- EXTRACTED DATA
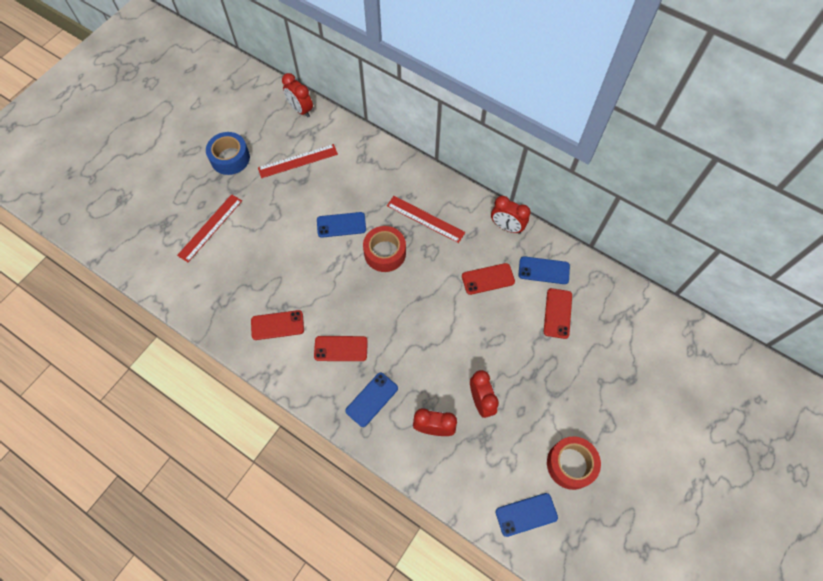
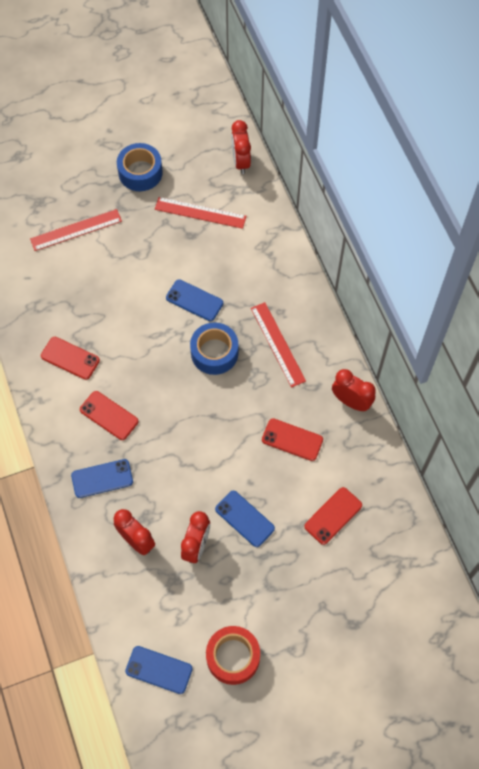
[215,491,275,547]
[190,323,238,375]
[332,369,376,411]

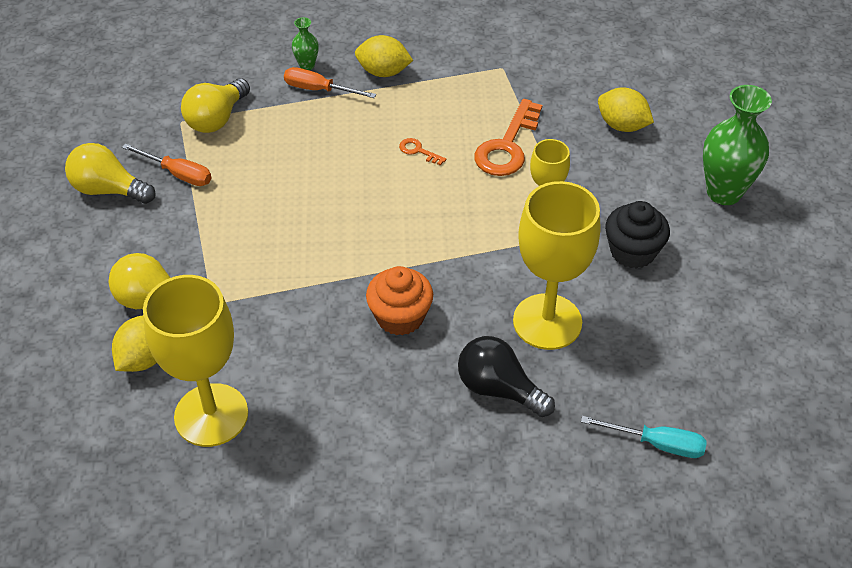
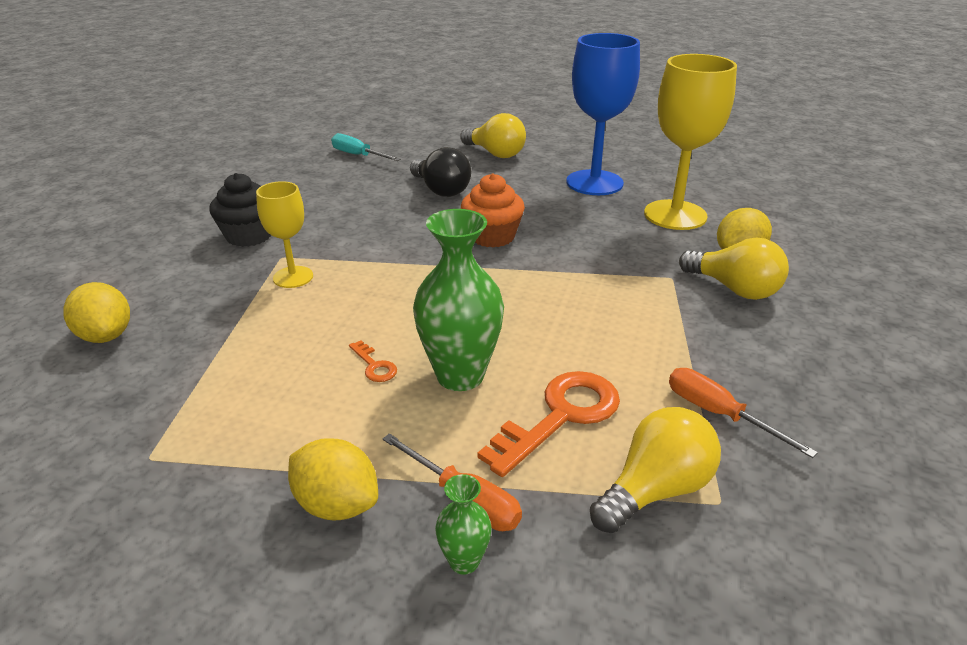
[513,181,600,350] (first image)
[566,33,640,195]
[460,113,526,158]
[478,371,620,477]
[413,209,504,391]

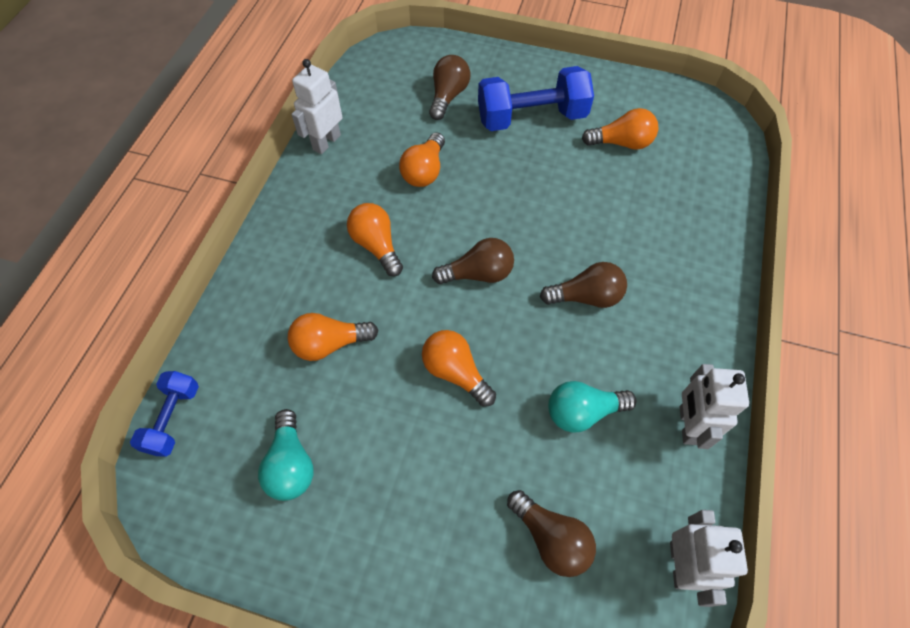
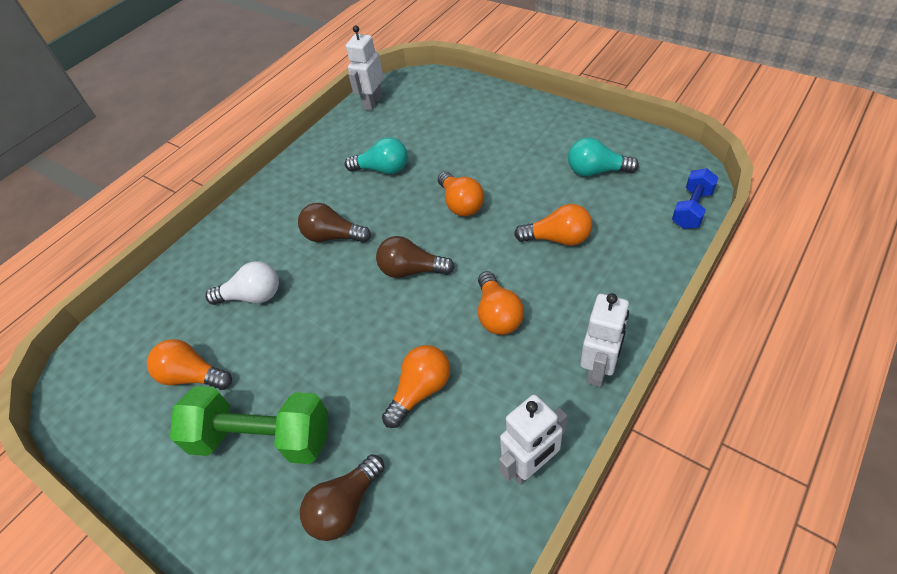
[507,490,596,577] (first image)
[205,261,279,305]
[580,293,629,387]
[170,386,328,464]
[568,137,639,176]

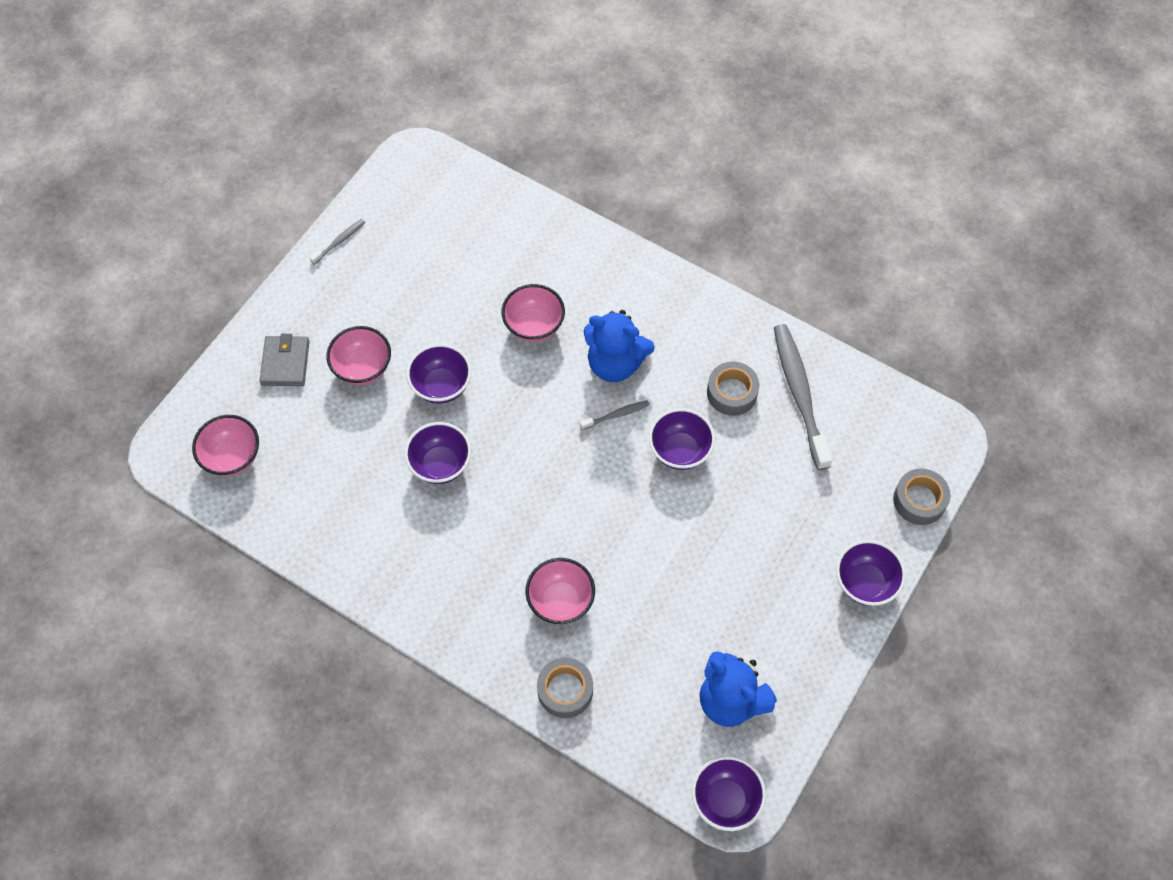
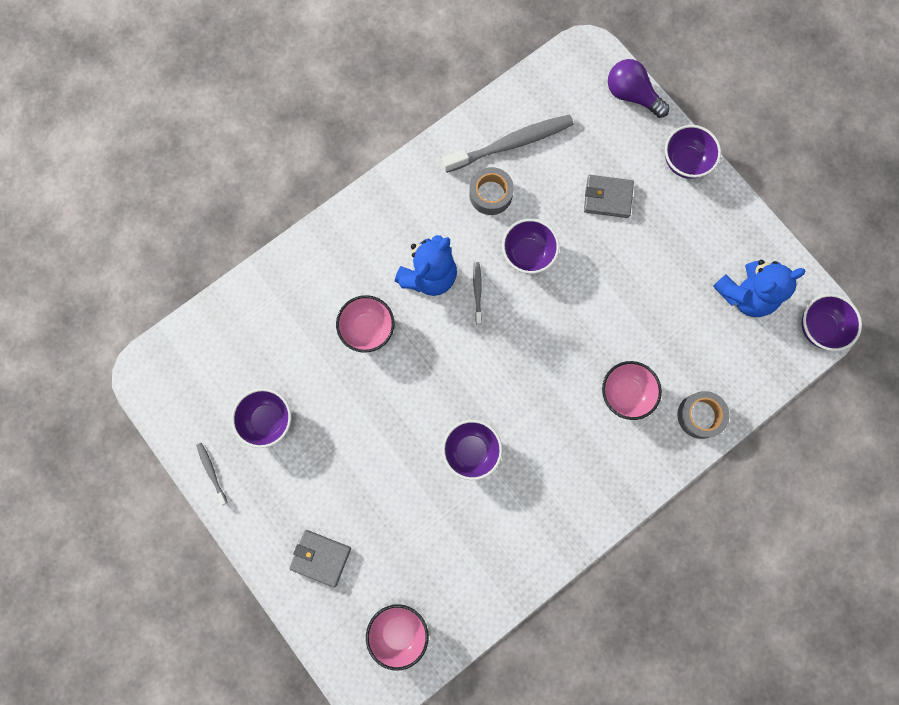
[326,326,391,385] (first image)
[584,175,634,218]
[231,388,291,448]
[608,59,670,118]
[442,114,574,173]

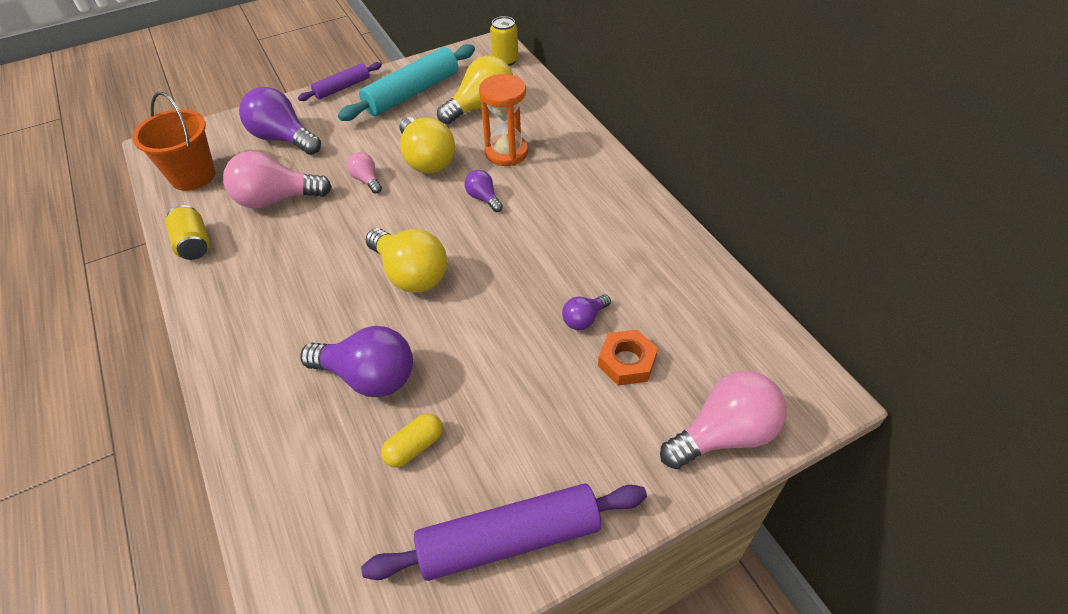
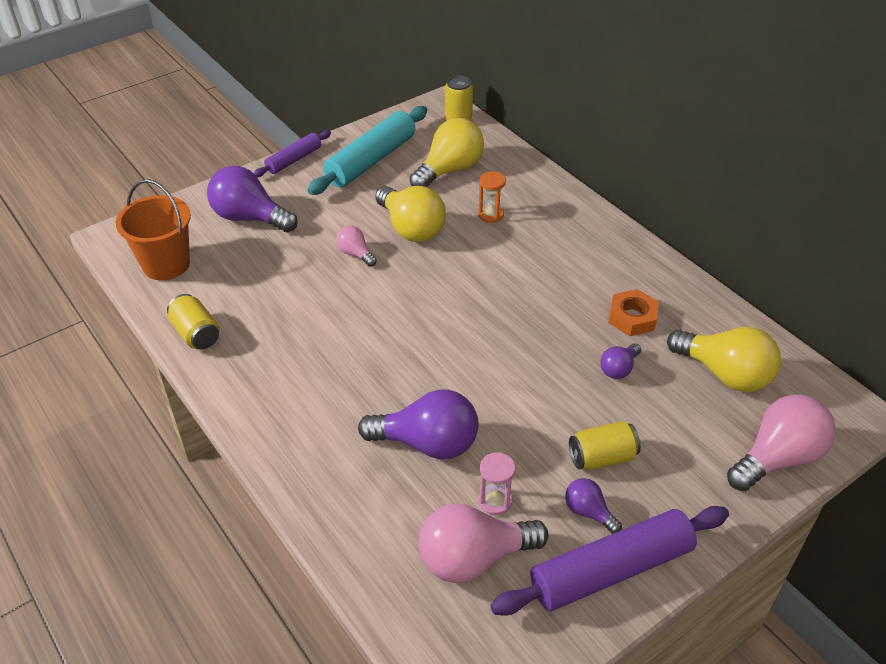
[569,421,641,470]
[419,503,548,583]
[667,327,781,392]
[565,478,622,534]
[608,289,659,336]
[478,452,515,516]
[478,171,506,223]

- REQUIRED ACTION
Pull every line containing "image" out of the material and copy it.

- RESULT OF THE EXERCISE
[513,181,600,350] (first image)
[507,490,596,577] (first image)
[326,326,391,385] (first image)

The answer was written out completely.